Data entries
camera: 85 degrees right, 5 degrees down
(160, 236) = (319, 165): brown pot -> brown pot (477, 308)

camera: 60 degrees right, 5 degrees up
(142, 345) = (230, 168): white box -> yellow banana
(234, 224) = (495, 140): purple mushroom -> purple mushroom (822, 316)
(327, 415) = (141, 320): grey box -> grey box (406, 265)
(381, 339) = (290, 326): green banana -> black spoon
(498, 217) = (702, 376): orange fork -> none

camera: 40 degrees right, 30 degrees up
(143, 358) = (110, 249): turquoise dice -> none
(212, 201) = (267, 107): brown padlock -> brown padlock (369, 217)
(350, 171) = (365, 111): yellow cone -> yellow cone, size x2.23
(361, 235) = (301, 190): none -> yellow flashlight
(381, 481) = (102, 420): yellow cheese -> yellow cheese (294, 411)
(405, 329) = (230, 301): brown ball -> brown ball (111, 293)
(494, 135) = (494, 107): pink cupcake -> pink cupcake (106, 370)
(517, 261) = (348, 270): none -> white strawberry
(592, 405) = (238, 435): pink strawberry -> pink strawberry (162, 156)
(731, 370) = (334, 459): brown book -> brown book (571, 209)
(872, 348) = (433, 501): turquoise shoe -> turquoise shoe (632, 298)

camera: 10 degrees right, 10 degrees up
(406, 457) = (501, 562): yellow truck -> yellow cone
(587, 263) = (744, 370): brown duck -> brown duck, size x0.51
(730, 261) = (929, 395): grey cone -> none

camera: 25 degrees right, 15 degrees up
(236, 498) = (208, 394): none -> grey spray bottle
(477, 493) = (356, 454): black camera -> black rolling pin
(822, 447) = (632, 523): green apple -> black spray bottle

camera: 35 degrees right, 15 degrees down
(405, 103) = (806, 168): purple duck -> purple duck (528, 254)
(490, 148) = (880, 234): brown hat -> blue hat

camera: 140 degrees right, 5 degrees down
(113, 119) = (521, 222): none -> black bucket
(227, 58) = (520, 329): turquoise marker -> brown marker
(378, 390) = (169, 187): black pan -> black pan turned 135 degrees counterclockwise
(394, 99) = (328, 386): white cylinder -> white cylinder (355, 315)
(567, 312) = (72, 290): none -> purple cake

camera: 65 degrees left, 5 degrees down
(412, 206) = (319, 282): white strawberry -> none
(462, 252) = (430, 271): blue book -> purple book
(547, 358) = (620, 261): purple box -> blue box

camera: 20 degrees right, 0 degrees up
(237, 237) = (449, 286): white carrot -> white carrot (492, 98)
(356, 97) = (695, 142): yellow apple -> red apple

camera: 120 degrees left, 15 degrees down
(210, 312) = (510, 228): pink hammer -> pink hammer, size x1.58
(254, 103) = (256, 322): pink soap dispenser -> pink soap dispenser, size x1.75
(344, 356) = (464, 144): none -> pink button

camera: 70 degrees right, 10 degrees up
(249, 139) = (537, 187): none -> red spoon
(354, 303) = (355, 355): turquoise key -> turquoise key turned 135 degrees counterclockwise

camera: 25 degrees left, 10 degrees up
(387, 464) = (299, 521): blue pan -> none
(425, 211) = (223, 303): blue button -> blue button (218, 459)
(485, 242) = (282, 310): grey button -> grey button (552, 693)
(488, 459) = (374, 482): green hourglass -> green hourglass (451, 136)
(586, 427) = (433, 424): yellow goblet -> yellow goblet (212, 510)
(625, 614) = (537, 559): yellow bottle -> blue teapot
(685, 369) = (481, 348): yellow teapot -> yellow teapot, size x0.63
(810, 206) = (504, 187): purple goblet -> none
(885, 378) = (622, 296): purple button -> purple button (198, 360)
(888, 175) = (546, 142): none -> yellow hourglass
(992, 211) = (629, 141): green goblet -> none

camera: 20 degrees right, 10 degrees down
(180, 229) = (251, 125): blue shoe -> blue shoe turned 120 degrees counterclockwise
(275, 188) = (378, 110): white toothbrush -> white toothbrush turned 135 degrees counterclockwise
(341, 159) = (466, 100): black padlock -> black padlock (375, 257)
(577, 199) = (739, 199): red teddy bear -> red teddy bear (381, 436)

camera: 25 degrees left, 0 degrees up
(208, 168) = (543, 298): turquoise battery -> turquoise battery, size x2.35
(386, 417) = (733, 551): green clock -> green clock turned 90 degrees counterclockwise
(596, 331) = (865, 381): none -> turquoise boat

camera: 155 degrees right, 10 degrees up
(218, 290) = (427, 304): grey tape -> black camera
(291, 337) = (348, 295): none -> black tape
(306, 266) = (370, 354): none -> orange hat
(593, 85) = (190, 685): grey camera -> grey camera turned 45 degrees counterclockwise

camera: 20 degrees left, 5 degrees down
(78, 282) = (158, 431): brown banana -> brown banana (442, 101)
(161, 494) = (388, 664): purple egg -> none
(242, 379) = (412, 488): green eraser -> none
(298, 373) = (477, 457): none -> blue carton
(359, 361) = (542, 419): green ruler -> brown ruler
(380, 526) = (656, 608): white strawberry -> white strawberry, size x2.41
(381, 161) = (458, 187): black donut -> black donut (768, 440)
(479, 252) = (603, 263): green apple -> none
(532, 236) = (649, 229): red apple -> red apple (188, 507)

EXERCISE: Copy out every line from the records that has the word "bottle".

WRITTEN SOLUTION:
(236, 498) = (208, 394): none -> grey spray bottle
(822, 447) = (632, 523): green apple -> black spray bottle
(625, 614) = (537, 559): yellow bottle -> blue teapot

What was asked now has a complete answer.